**Exercise brief:** Give back, exactly and with nothing added, the lines that run from the one containing "R1: 4.3k (n3, n13) -> 4.3k (n1, n3)" to the final line below.

**Records provided:**
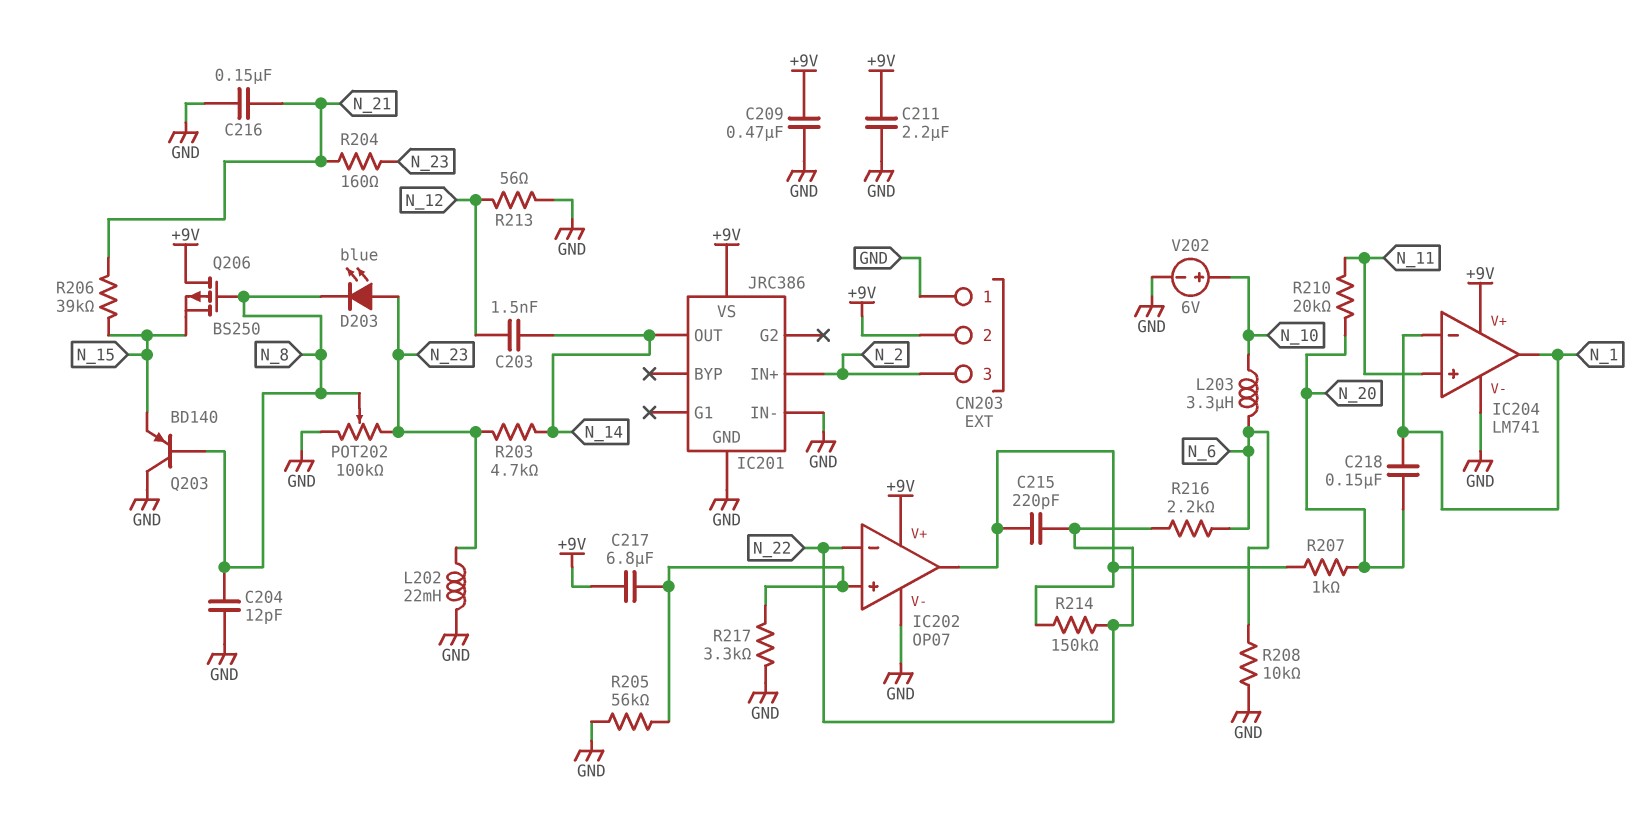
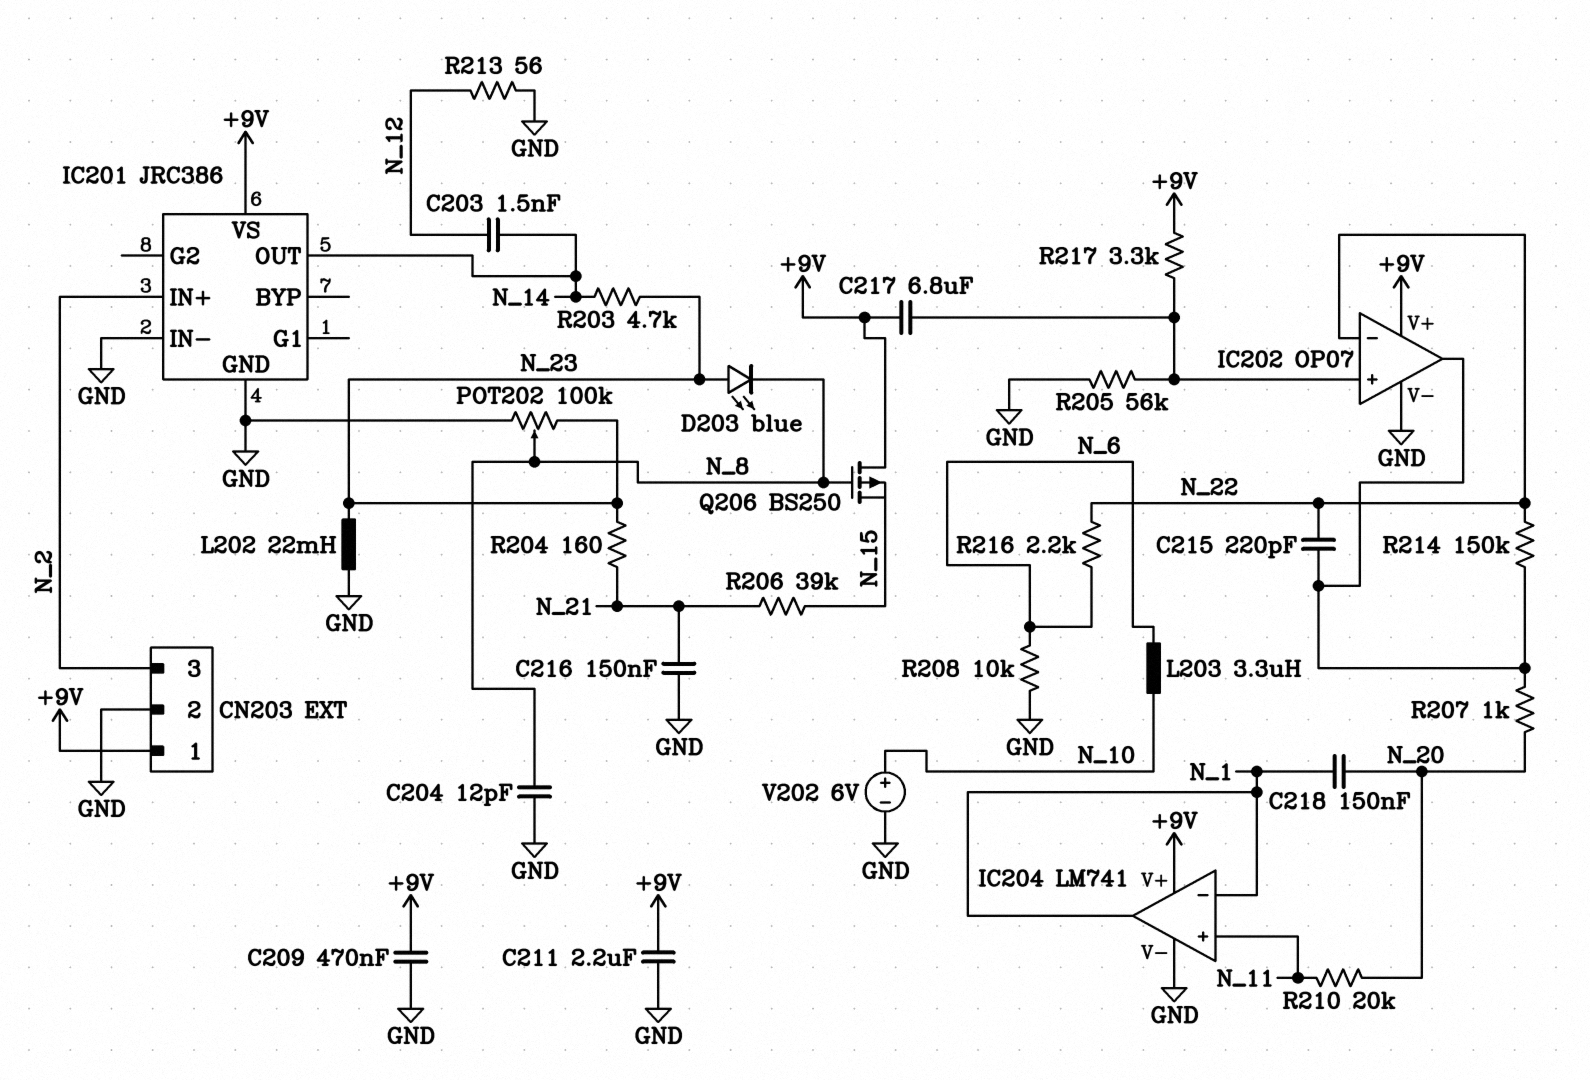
CN203 pin 1: GND -> +9V
CN203 pin 2: +9V -> GND
Q203: PNP BD140 (B N_8, C GND, E N_15) -> none
R217: 3.3k (GND, IC202/in+) -> 3.3k (+9V, IC202/in+)

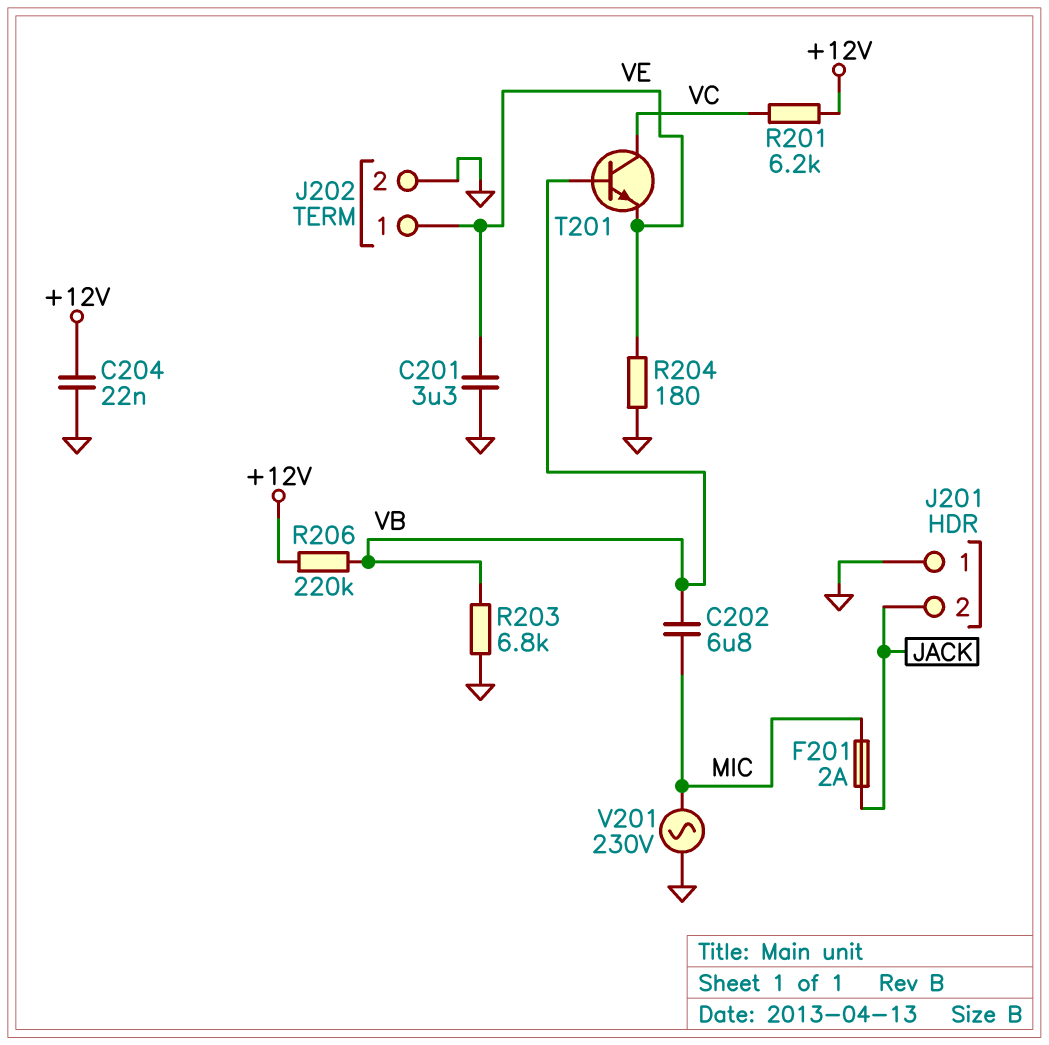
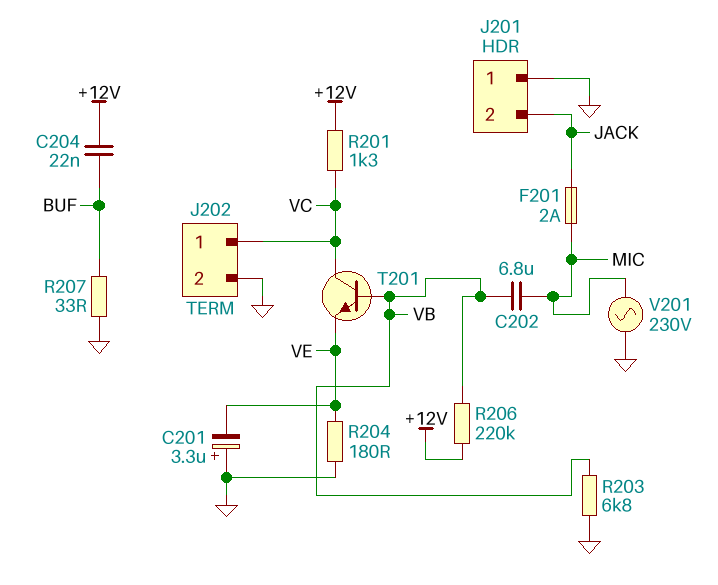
C201: 3.3uF (GND, VE) -> 3.3uF (plus GND, minus VE)
C204: 22nF (+12V, GND) -> 22nF (+12V, BUF)
J202 pin 1: VE -> VC
R201: 6.2k (+12V, VC) -> 1.3k (+12V, VC)
R207: none -> 33 (BUF, GND)

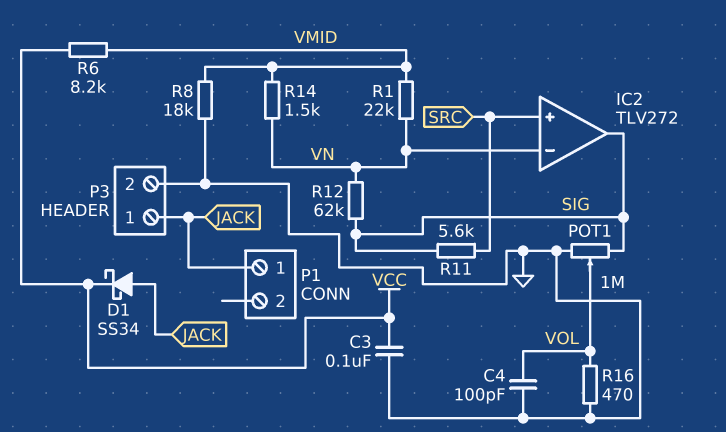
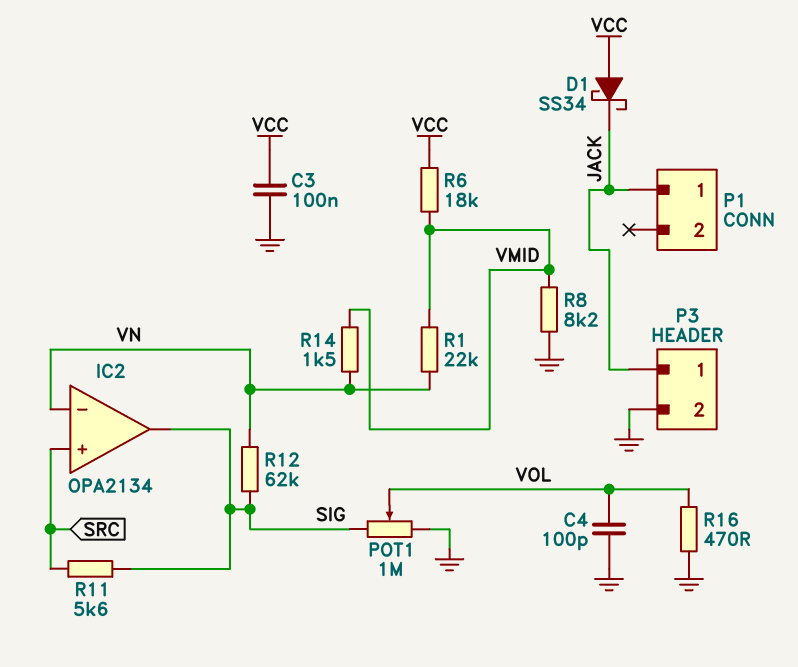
D1: schottky SS34 (A JACK, K VCC) -> schottky SS34 (A VCC, K JACK)
IC2: TLV272 -> OPA2134
R6: 8.2k (VCC, VMID) -> 18k (VCC, VMID)
R8: 18k (GND, VMID) -> 8.2k (GND, VMID)

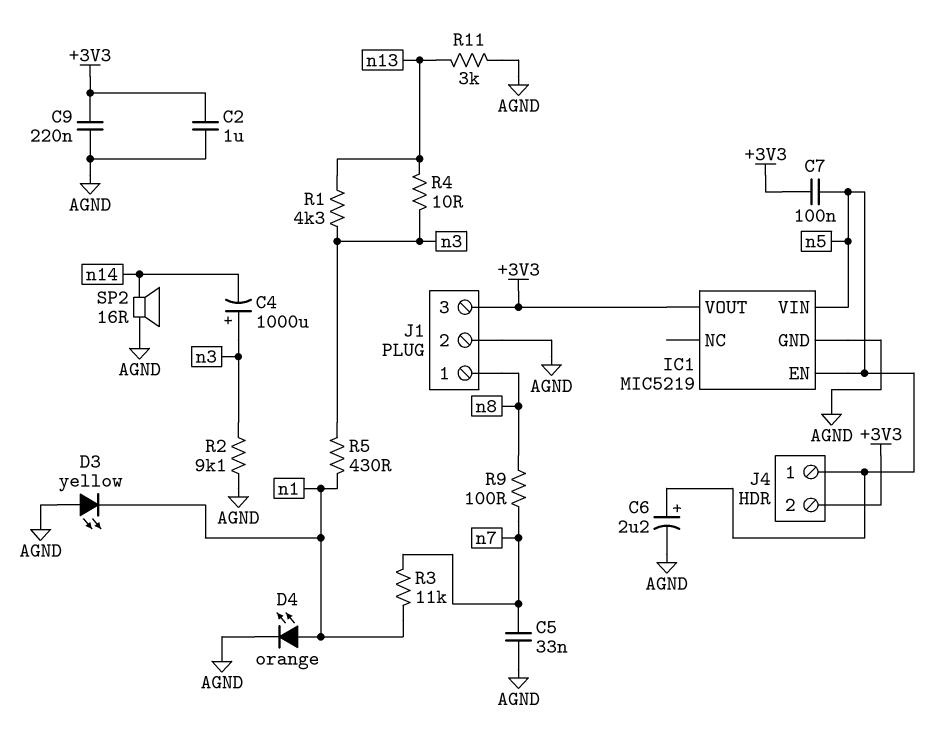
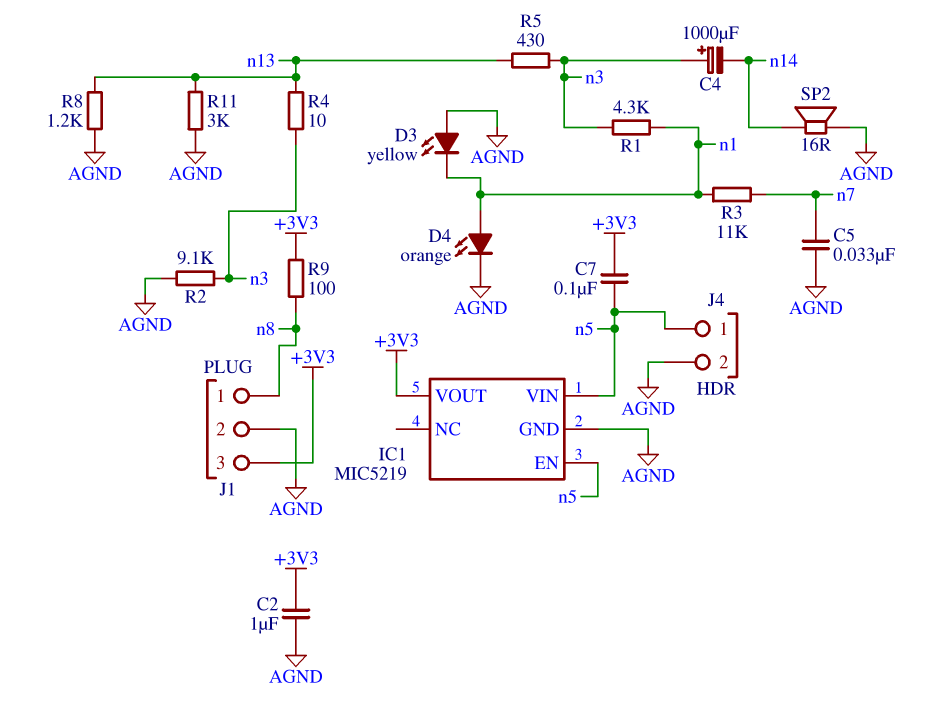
C6: 2.2uF (plus n5, minus AGND) -> none
C9: 220nF (+3V3, AGND) -> none
J4 pin 2: +3V3 -> AGND
R1: 4.3k (n3, n13) -> 4.3k (n1, n3)
R5: 430 (n1, n3) -> 430 (n3, n13)
R8: none -> 1.2k (AGND, n13)
R9: 100 (n7, n8) -> 100 (+3V3, n8)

**Result for this exercise:**
R1: 4.3k (n3, n13) -> 4.3k (n1, n3)
R5: 430 (n1, n3) -> 430 (n3, n13)
R8: none -> 1.2k (AGND, n13)
R9: 100 (n7, n8) -> 100 (+3V3, n8)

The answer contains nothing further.